(Task details) Lines below starting with the line with "(703, 655) = (378, 295): none" and going on through the line with "(441, 155) = (388, 131): brown" must be output exactly; the rest of the records must be left out.

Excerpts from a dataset

....................

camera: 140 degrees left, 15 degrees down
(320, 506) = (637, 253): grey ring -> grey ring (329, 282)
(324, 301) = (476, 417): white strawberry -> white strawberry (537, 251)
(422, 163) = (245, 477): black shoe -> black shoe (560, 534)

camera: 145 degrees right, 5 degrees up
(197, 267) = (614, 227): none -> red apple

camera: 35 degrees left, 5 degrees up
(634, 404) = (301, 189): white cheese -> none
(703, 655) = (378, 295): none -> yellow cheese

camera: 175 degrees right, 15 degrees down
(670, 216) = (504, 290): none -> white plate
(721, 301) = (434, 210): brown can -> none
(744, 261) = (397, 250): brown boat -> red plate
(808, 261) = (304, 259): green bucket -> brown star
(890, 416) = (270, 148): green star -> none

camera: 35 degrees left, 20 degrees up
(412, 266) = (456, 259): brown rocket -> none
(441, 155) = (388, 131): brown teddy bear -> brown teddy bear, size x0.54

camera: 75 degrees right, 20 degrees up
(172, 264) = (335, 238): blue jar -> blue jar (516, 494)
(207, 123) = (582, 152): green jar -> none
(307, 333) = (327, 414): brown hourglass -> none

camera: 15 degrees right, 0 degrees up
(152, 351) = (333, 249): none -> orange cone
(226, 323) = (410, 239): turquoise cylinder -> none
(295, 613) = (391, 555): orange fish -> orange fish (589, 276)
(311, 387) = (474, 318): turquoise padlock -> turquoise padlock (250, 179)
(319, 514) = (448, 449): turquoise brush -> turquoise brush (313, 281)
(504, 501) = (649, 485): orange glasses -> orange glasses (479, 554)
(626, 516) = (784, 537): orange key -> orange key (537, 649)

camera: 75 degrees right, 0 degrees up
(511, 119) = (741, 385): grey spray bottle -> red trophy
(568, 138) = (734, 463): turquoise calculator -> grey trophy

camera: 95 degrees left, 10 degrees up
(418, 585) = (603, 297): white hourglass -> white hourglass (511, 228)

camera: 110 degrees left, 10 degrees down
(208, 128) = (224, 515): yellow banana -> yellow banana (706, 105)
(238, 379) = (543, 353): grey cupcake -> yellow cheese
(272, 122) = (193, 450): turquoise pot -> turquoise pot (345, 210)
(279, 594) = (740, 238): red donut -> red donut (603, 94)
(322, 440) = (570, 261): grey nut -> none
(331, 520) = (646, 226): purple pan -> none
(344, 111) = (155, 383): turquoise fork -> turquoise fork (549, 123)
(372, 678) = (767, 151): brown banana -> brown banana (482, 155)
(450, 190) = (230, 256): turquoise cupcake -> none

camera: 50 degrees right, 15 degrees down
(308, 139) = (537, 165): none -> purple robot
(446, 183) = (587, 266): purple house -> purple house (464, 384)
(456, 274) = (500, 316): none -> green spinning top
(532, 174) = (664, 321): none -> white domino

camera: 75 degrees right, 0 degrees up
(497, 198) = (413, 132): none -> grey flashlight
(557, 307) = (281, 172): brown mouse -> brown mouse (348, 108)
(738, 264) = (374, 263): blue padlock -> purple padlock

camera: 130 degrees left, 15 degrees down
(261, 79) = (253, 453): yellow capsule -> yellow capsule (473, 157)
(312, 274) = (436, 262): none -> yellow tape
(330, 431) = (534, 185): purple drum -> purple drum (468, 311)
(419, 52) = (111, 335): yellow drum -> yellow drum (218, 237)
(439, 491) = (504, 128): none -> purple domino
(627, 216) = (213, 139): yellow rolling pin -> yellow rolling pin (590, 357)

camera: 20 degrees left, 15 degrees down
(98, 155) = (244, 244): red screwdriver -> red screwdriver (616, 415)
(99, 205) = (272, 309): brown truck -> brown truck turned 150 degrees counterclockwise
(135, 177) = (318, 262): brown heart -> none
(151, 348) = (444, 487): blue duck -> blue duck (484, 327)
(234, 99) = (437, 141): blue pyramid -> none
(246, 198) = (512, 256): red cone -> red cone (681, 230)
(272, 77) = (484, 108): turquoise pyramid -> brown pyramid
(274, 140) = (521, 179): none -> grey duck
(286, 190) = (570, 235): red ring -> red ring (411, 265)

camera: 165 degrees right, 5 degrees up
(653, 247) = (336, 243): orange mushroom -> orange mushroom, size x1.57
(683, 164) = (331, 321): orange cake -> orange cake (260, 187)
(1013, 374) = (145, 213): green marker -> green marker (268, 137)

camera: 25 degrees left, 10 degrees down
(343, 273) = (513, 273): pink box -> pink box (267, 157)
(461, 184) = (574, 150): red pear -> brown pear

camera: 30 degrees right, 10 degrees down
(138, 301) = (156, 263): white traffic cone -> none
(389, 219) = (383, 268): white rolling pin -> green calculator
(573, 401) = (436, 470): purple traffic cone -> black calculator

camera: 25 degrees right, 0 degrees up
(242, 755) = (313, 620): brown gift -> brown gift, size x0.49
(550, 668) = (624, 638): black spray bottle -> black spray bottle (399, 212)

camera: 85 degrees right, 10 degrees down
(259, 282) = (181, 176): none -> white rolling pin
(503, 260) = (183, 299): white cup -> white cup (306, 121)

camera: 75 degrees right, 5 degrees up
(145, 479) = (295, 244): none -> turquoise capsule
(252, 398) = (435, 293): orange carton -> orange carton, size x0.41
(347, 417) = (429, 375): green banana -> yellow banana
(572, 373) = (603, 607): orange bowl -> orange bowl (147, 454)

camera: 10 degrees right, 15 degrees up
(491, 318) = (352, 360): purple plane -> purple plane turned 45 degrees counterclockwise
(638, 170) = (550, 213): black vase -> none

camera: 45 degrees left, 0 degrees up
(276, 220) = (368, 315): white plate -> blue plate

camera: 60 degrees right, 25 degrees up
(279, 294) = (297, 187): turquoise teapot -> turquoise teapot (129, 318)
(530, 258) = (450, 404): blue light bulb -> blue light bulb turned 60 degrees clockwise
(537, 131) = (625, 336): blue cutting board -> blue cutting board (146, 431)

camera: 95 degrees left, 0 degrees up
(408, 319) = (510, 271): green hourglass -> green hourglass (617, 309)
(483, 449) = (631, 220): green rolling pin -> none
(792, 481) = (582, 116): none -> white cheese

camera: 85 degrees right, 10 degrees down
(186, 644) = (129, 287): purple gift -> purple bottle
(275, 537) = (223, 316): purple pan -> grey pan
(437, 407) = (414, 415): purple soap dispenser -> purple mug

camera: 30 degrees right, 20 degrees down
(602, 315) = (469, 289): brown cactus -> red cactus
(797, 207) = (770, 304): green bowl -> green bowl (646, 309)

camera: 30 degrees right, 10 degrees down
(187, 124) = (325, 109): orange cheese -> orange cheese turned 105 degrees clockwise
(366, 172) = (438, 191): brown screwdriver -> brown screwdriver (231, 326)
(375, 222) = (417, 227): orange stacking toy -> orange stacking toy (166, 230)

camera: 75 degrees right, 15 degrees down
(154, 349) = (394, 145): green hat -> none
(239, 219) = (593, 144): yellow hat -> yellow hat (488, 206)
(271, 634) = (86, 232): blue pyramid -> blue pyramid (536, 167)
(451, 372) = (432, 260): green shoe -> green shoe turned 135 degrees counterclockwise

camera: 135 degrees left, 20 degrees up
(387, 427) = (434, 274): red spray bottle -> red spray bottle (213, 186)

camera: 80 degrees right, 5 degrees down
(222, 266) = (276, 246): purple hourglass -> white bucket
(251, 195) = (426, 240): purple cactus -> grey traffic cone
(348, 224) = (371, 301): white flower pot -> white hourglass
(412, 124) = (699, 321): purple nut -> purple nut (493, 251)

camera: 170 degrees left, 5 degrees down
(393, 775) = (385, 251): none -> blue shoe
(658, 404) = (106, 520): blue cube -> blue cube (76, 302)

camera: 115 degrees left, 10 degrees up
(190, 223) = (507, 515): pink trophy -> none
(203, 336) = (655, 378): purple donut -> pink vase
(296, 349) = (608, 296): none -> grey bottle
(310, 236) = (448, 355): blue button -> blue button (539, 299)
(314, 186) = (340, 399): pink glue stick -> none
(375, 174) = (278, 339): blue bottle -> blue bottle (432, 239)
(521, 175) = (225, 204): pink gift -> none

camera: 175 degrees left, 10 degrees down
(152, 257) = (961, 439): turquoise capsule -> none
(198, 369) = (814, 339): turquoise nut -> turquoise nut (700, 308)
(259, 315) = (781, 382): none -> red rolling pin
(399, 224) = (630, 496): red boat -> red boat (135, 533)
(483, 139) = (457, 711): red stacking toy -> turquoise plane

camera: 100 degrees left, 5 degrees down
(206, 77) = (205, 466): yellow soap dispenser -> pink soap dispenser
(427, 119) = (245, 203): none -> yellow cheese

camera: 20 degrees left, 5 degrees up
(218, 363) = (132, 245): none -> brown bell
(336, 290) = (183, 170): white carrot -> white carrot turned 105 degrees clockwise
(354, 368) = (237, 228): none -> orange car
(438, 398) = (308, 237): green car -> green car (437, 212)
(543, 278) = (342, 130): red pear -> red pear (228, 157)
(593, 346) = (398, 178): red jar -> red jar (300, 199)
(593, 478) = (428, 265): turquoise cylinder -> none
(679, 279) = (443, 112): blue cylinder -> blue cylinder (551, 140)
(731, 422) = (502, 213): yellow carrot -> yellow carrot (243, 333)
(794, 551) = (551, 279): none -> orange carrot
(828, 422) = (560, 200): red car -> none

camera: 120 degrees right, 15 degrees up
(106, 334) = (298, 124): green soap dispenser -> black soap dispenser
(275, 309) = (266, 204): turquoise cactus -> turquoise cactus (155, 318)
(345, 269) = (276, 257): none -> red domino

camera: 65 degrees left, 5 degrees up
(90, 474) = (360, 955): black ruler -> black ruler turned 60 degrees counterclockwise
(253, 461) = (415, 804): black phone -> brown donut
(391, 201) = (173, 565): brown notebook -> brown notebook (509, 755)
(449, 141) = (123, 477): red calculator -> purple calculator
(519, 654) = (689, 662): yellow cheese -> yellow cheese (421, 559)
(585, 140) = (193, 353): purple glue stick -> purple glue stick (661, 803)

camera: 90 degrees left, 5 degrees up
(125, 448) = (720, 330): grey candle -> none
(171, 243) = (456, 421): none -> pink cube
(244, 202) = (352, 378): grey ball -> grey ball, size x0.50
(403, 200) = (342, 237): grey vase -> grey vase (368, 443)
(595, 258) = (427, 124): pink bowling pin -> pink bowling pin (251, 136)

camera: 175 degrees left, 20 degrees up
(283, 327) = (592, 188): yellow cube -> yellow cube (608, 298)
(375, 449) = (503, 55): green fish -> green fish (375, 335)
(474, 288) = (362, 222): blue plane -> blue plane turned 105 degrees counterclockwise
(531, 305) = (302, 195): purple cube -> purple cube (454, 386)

....................

(Answer below)
(703, 655) = (378, 295): none -> yellow cheese

camera: 175 degrees right, 15 degrees down
(670, 216) = (504, 290): none -> white plate
(721, 301) = (434, 210): brown can -> none
(744, 261) = (397, 250): brown boat -> red plate
(808, 261) = (304, 259): green bucket -> brown star
(890, 416) = (270, 148): green star -> none

camera: 35 degrees left, 20 degrees up
(412, 266) = (456, 259): brown rocket -> none
(441, 155) = (388, 131): brown teddy bear -> brown teddy bear, size x0.54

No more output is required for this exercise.